*YOUR OBJECTIVE*: Reproduce every record below exactly as it appears.

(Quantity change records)
──────

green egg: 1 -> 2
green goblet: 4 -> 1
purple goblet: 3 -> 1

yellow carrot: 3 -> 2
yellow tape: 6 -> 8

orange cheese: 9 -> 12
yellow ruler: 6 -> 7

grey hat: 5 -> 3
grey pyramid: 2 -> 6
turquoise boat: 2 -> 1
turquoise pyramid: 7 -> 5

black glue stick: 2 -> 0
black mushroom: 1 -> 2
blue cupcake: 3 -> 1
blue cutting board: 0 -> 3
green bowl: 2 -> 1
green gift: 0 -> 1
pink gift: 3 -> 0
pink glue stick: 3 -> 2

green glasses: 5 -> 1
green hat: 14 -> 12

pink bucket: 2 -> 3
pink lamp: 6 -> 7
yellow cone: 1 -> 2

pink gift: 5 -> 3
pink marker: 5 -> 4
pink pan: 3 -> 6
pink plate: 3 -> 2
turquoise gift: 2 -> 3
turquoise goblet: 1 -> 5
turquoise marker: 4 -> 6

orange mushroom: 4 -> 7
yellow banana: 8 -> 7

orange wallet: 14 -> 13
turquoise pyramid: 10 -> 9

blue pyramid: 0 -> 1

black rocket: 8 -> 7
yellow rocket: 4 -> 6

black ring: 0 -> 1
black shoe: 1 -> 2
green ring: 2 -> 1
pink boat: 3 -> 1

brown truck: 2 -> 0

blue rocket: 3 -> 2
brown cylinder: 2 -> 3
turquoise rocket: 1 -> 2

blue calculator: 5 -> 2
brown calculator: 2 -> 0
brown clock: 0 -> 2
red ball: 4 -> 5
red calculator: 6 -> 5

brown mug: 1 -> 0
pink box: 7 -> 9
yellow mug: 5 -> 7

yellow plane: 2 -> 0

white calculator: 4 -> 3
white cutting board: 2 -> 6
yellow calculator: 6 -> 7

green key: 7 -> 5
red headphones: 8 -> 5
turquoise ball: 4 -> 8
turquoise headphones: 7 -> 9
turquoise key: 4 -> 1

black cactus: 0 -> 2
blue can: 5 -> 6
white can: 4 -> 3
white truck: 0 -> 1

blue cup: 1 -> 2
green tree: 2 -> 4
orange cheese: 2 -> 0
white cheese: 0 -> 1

──────

*RESPONSE TO THE EXERCISE*:
green egg: 1 -> 2
green goblet: 4 -> 1
purple goblet: 3 -> 1

yellow carrot: 3 -> 2
yellow tape: 6 -> 8

orange cheese: 9 -> 12
yellow ruler: 6 -> 7

grey hat: 5 -> 3
grey pyramid: 2 -> 6
turquoise boat: 2 -> 1
turquoise pyramid: 7 -> 5

black glue stick: 2 -> 0
black mushroom: 1 -> 2
blue cupcake: 3 -> 1
blue cutting board: 0 -> 3
green bowl: 2 -> 1
green gift: 0 -> 1
pink gift: 3 -> 0
pink glue stick: 3 -> 2

green glasses: 5 -> 1
green hat: 14 -> 12

pink bucket: 2 -> 3
pink lamp: 6 -> 7
yellow cone: 1 -> 2

pink gift: 5 -> 3
pink marker: 5 -> 4
pink pan: 3 -> 6
pink plate: 3 -> 2
turquoise gift: 2 -> 3
turquoise goblet: 1 -> 5
turquoise marker: 4 -> 6

orange mushroom: 4 -> 7
yellow banana: 8 -> 7

orange wallet: 14 -> 13
turquoise pyramid: 10 -> 9

blue pyramid: 0 -> 1

black rocket: 8 -> 7
yellow rocket: 4 -> 6

black ring: 0 -> 1
black shoe: 1 -> 2
green ring: 2 -> 1
pink boat: 3 -> 1

brown truck: 2 -> 0

blue rocket: 3 -> 2
brown cylinder: 2 -> 3
turquoise rocket: 1 -> 2

blue calculator: 5 -> 2
brown calculator: 2 -> 0
brown clock: 0 -> 2
red ball: 4 -> 5
red calculator: 6 -> 5

brown mug: 1 -> 0
pink box: 7 -> 9
yellow mug: 5 -> 7

yellow plane: 2 -> 0

white calculator: 4 -> 3
white cutting board: 2 -> 6
yellow calculator: 6 -> 7

green key: 7 -> 5
red headphones: 8 -> 5
turquoise ball: 4 -> 8
turquoise headphones: 7 -> 9
turquoise key: 4 -> 1

black cactus: 0 -> 2
blue can: 5 -> 6
white can: 4 -> 3
white truck: 0 -> 1

blue cup: 1 -> 2
green tree: 2 -> 4
orange cheese: 2 -> 0
white cheese: 0 -> 1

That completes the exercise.